What needs to be done = Only the lines of the data holding the string "RESET" need to be returned.
──────────────────────────────
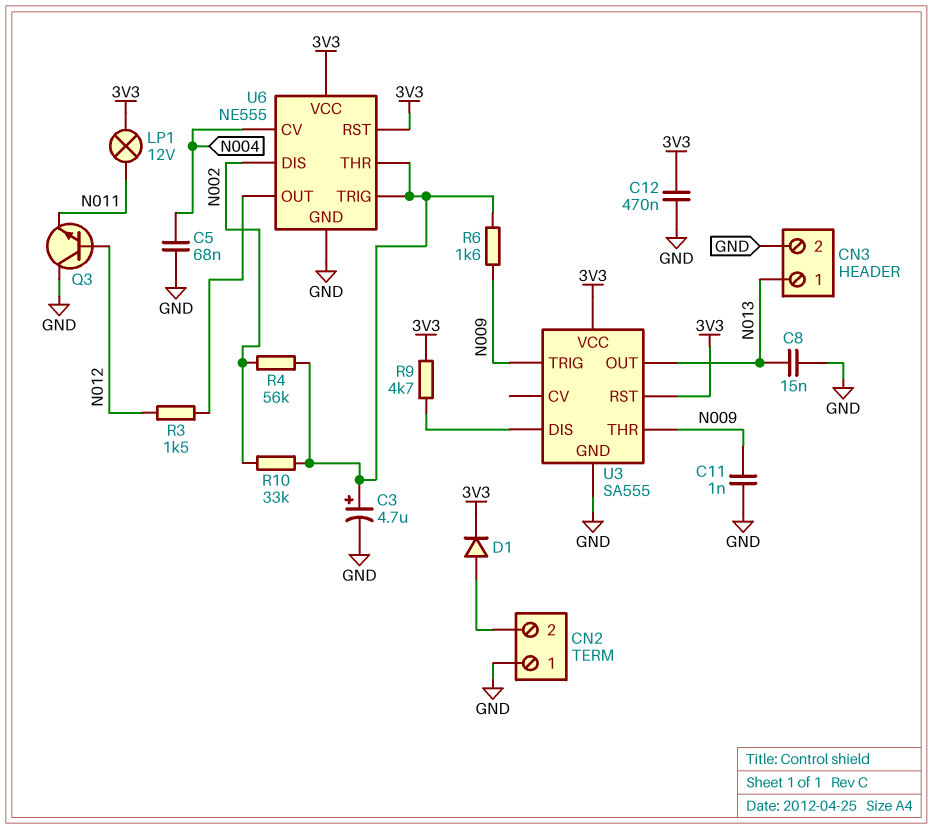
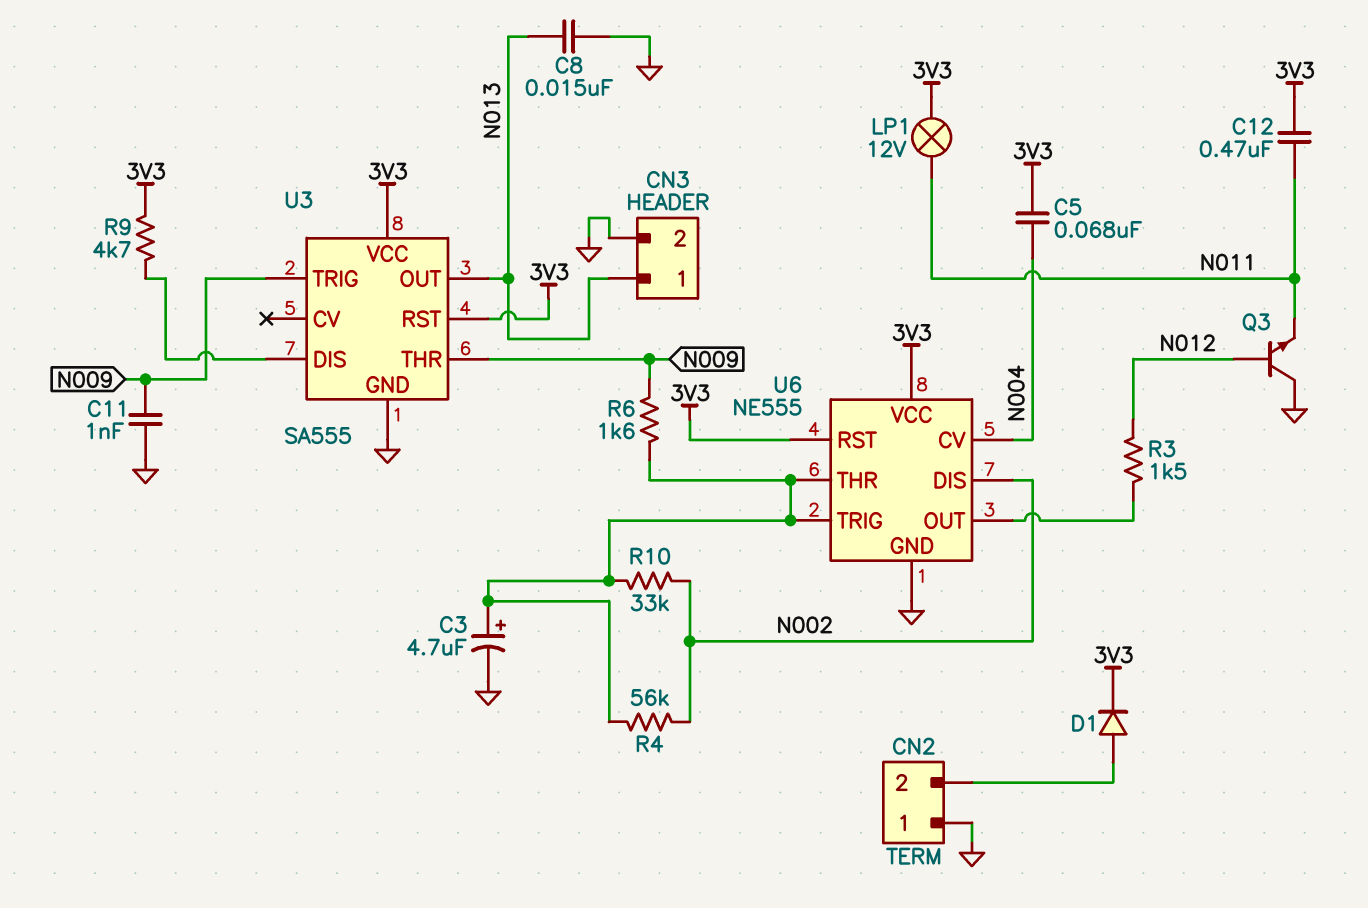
C5: 68nF (GND, N004) -> 68nF (3V3, N004)
C12: 470nF (3V3, GND) -> 470nF (3V3, N011)

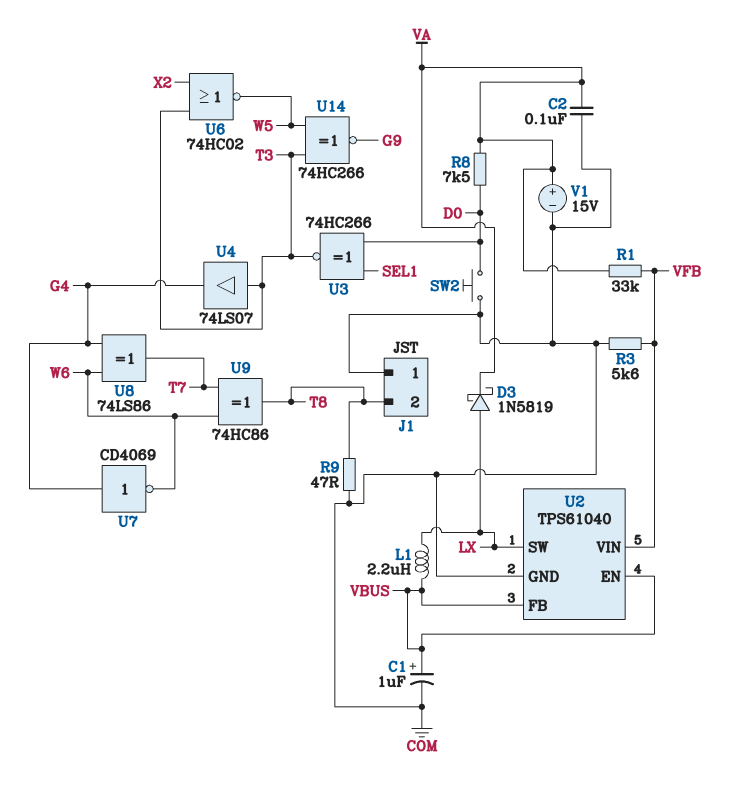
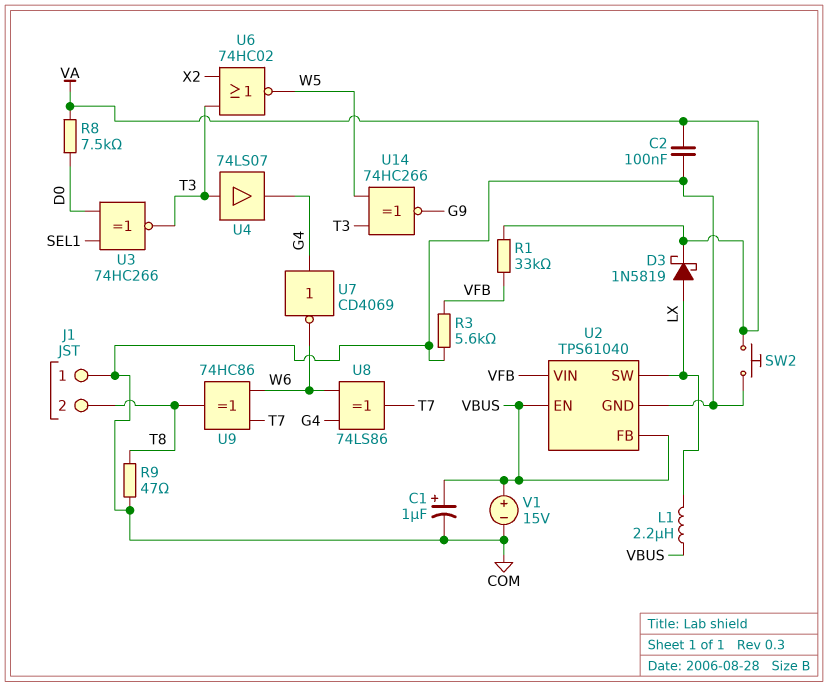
SW2: button (COM, D0) -> button (COM, VA)
V1: 15V (plus VA, minus COM) -> 15V (plus VBUS, minus COM)

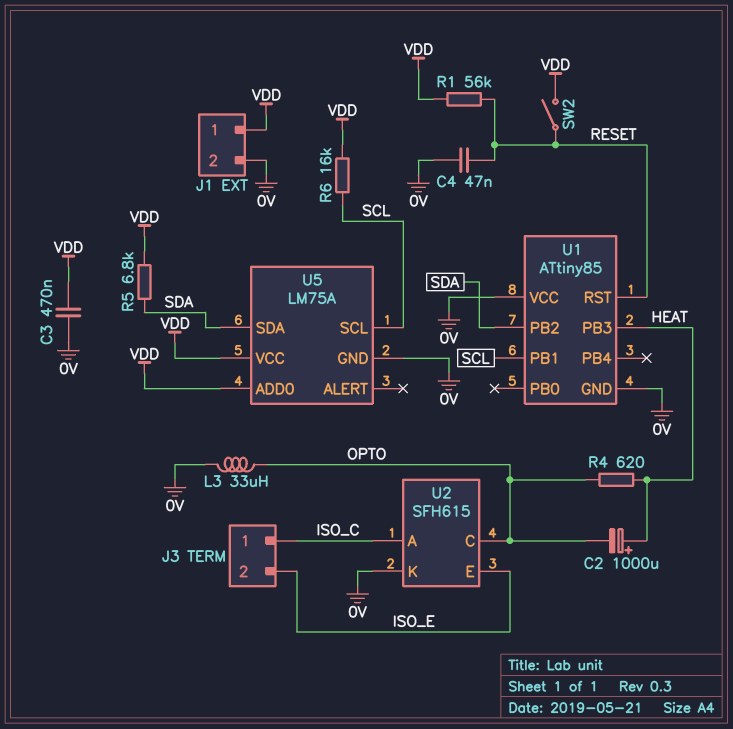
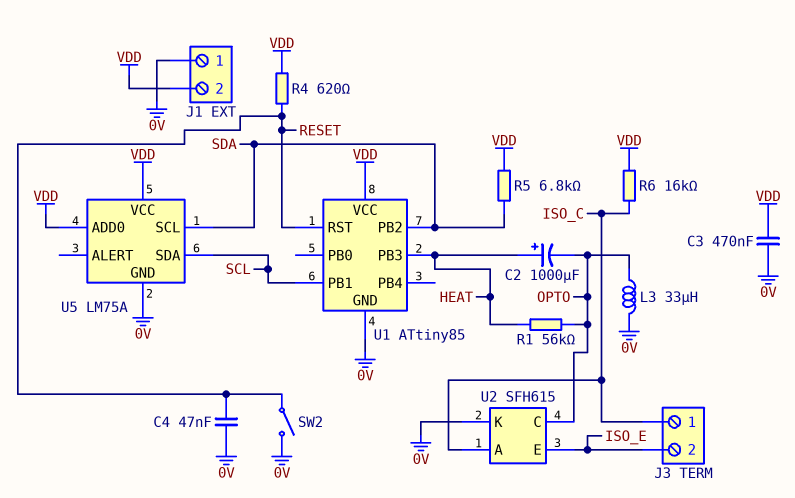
J1 pin 1: VDD -> 0V
J1 pin 2: 0V -> VDD
R1: 56k (RESET, VDD) -> 56k (HEAT, OPTO)
R4: 620 (HEAT, OPTO) -> 620 (RESET, VDD)
R6: 16k (SCL, VDD) -> 16k (ISO_C, VDD)
SW2: switch (RESET, VDD) -> switch (0V, RESET)
U1 pin VCC: 0V -> VDD
U5 pin SCL: SCL -> SDA
U5 pin SDA: SDA -> SCL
──────────────────────────────
Exercise result =
R1: 56k (RESET, VDD) -> 56k (HEAT, OPTO)
R4: 620 (HEAT, OPTO) -> 620 (RESET, VDD)
SW2: switch (RESET, VDD) -> switch (0V, RESET)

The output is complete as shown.